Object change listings
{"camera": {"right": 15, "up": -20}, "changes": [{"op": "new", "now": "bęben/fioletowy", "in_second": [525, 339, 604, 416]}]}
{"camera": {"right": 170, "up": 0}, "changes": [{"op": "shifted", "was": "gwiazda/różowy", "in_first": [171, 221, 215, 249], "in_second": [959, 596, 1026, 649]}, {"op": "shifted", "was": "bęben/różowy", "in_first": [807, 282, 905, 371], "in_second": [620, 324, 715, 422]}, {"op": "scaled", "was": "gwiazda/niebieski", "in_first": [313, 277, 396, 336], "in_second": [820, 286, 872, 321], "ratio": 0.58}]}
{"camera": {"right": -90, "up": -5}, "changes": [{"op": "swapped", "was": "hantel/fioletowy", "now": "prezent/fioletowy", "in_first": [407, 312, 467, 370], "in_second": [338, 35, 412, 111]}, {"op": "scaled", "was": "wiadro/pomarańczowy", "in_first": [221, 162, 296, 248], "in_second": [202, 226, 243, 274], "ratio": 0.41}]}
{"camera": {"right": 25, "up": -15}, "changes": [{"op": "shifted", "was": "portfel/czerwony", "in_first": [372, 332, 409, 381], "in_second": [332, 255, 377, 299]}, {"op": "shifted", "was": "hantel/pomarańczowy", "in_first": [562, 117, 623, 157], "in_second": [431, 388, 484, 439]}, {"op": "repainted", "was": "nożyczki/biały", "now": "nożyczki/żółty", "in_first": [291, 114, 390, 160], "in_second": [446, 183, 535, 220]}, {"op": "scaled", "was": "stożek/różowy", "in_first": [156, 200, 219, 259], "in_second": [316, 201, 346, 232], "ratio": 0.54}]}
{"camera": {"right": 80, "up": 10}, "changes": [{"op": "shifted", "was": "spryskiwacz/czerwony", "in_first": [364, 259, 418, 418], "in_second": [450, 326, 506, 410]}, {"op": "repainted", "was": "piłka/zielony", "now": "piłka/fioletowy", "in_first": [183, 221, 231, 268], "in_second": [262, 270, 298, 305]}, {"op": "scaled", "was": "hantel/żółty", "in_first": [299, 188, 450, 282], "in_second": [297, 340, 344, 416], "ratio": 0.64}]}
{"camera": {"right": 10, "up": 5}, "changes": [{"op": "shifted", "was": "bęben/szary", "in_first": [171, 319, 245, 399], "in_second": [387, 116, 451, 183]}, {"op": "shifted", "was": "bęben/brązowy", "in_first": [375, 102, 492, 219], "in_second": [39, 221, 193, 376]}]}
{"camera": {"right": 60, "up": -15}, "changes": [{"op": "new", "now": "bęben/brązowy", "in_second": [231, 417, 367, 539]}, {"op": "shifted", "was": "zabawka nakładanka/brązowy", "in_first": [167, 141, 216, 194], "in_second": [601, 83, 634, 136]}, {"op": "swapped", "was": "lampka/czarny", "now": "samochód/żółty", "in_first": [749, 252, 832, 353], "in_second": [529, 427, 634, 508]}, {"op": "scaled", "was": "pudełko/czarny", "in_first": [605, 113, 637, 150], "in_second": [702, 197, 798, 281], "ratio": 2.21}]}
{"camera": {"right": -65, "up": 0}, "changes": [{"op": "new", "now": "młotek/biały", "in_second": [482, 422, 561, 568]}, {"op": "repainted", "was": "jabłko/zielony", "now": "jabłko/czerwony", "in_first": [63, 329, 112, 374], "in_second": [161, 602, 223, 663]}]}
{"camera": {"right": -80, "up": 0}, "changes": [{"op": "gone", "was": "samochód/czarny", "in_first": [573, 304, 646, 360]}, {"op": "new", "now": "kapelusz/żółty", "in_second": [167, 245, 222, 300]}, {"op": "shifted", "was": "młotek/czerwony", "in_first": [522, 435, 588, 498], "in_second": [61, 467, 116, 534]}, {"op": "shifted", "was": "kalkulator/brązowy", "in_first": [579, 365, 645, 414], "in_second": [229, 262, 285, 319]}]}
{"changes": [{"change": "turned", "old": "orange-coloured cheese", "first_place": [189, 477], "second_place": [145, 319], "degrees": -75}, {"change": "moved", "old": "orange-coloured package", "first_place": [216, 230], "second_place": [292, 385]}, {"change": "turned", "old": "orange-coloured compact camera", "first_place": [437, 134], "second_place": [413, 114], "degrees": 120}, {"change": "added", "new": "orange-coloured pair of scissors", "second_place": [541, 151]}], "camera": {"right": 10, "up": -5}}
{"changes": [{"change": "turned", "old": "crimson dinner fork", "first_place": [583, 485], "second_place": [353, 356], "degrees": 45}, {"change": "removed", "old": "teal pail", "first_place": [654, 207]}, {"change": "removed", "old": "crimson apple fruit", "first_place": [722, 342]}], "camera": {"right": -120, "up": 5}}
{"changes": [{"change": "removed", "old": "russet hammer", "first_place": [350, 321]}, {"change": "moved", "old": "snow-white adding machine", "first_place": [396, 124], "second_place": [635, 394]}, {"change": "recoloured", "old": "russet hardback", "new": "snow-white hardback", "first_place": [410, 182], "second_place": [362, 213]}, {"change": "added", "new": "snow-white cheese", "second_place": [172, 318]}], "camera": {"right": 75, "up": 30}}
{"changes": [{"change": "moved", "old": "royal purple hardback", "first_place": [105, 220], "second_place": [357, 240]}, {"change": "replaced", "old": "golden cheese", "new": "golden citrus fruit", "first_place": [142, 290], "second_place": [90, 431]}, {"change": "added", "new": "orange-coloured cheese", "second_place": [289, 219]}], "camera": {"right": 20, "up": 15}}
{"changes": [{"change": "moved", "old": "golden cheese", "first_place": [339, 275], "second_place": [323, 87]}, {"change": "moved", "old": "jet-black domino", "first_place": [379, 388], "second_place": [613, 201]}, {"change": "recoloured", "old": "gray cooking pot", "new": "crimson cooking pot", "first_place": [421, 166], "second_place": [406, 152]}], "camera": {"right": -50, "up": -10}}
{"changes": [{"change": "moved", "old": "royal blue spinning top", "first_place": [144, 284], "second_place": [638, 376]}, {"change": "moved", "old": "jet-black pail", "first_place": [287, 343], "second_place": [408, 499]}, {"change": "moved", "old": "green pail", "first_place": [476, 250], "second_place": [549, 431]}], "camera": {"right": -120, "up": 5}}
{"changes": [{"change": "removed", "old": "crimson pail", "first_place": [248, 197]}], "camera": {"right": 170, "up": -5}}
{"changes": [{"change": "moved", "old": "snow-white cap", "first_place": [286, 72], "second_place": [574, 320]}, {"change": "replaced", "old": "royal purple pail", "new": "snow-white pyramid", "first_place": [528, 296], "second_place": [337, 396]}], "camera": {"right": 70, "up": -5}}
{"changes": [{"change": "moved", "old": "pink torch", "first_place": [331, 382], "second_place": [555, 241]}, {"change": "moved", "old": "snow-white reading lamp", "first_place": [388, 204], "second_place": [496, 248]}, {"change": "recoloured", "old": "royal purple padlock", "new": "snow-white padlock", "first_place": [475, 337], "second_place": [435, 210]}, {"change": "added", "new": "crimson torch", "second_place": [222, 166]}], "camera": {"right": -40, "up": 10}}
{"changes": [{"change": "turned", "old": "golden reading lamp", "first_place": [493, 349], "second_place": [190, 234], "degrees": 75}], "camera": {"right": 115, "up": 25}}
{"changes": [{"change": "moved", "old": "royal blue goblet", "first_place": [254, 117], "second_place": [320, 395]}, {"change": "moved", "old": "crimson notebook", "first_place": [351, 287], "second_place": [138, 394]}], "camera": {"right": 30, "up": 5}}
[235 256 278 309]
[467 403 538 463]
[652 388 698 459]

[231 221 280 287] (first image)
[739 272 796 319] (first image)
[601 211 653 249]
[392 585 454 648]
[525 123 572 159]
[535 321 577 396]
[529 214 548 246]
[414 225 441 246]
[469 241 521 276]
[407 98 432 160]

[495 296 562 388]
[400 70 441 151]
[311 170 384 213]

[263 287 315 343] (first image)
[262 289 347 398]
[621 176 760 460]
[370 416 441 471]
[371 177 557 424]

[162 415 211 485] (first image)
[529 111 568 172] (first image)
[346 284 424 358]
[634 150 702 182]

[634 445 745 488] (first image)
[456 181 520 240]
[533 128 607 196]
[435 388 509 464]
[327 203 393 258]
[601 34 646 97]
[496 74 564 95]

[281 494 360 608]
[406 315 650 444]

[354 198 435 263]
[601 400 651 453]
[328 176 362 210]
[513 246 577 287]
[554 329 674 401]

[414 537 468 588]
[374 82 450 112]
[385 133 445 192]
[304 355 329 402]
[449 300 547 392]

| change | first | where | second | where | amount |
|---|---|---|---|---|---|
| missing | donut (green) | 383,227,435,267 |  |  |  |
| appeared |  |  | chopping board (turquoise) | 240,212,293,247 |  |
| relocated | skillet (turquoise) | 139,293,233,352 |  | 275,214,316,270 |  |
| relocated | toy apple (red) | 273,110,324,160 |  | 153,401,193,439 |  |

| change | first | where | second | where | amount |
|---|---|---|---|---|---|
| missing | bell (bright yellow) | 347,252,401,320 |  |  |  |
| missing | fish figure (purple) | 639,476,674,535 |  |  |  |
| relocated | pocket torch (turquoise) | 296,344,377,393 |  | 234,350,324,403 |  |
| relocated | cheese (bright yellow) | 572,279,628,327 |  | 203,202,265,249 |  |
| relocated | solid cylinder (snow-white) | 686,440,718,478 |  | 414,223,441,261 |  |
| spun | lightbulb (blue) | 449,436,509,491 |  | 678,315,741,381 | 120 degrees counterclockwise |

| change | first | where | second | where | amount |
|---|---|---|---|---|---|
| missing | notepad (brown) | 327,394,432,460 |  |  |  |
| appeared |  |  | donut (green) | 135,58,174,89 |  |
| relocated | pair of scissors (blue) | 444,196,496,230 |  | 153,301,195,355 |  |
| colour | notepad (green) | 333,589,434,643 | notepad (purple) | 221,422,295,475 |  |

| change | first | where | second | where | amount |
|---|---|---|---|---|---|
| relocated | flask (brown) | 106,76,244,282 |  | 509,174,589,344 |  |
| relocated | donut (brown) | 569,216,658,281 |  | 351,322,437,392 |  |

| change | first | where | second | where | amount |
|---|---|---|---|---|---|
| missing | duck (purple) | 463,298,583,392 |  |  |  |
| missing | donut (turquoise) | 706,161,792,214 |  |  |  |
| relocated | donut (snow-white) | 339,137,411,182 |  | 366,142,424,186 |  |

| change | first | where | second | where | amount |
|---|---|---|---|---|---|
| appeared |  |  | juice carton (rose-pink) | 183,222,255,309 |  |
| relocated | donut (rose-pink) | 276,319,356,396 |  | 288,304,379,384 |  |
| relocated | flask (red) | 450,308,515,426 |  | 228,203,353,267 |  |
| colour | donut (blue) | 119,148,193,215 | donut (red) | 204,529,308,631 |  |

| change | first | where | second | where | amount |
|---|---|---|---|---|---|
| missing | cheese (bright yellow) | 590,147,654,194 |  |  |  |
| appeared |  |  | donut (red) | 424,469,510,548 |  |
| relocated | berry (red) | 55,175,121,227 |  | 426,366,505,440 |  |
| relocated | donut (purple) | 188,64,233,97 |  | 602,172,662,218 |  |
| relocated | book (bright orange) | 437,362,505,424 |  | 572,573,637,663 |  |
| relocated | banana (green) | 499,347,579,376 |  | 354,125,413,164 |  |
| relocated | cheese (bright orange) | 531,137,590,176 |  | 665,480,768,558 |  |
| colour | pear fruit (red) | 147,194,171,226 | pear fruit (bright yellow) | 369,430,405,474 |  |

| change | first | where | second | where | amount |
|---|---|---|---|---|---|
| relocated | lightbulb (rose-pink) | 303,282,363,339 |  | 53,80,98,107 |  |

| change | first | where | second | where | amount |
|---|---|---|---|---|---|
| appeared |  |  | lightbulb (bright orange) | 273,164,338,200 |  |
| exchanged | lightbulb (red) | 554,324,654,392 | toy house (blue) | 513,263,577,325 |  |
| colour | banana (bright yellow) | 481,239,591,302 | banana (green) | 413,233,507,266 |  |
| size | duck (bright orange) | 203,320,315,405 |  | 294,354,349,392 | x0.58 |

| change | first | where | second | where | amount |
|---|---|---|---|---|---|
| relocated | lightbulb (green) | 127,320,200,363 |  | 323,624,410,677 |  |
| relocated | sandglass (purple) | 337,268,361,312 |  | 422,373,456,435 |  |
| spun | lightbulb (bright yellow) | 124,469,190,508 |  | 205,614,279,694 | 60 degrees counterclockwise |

# Requirement
For every line in the data above that has the string "banana", return that line.

# Task response
| relocated | banana (green) | 499,347,579,376 |  | 354,125,413,164 |  |
| colour | banana (bright yellow) | 481,239,591,302 | banana (green) | 413,233,507,266 |  |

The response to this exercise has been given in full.